• _Directions for this task_:
Each line of the material below is to be checked for "turquoise"; the number of matching lines is the only output expected.

————————

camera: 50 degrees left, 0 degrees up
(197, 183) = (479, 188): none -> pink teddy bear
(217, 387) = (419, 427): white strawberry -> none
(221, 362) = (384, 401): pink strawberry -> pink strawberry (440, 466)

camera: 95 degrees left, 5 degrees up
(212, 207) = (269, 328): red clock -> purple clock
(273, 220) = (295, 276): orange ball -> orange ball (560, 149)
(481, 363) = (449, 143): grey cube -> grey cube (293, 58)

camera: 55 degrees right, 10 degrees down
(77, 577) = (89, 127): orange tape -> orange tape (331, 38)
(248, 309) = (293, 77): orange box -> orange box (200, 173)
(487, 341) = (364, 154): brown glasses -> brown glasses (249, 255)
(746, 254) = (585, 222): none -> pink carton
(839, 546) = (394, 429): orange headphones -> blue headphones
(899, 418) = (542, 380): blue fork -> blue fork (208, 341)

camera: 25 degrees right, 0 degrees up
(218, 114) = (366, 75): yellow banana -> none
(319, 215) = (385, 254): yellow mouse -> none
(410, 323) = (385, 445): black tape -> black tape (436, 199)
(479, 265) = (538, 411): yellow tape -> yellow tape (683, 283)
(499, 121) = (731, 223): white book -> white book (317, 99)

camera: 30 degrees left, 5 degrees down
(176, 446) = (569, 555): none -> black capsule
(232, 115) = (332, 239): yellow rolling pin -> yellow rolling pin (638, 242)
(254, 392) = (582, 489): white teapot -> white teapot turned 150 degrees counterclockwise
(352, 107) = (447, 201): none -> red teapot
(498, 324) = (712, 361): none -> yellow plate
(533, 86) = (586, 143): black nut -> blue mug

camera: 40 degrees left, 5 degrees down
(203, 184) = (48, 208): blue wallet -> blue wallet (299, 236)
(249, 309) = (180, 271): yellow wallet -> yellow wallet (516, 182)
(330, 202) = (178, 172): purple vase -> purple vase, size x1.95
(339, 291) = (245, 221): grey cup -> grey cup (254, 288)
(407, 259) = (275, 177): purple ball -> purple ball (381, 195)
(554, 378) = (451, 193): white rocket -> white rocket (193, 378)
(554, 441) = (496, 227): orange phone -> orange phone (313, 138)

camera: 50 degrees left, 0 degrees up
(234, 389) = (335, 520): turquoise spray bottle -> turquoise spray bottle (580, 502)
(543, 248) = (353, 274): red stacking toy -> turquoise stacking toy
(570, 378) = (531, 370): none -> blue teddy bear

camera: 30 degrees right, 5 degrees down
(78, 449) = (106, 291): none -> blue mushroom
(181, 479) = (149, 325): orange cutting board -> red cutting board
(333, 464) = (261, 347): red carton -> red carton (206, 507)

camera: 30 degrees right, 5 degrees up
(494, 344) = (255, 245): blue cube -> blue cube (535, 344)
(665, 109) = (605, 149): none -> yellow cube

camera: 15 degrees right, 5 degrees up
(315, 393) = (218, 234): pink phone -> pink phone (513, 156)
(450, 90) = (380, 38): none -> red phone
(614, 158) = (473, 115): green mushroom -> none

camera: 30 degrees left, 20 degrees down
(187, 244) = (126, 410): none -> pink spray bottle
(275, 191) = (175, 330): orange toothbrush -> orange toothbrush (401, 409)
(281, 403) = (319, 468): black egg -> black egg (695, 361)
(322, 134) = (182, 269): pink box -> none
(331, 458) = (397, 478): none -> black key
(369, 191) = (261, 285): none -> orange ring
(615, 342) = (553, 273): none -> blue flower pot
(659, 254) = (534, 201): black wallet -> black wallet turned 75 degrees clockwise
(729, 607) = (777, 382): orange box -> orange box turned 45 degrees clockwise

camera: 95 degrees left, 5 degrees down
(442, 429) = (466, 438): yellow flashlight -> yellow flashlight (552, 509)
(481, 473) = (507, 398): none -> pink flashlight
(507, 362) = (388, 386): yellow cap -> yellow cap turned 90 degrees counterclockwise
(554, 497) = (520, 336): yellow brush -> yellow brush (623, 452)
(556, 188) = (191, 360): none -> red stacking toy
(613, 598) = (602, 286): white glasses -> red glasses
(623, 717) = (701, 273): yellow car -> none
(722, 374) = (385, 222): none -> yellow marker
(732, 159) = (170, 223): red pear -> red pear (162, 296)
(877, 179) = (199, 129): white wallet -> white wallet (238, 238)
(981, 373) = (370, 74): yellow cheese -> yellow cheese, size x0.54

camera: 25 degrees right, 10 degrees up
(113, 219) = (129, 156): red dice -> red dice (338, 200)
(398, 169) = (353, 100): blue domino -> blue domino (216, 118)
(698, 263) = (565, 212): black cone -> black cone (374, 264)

————————

• _Expected answer_:
2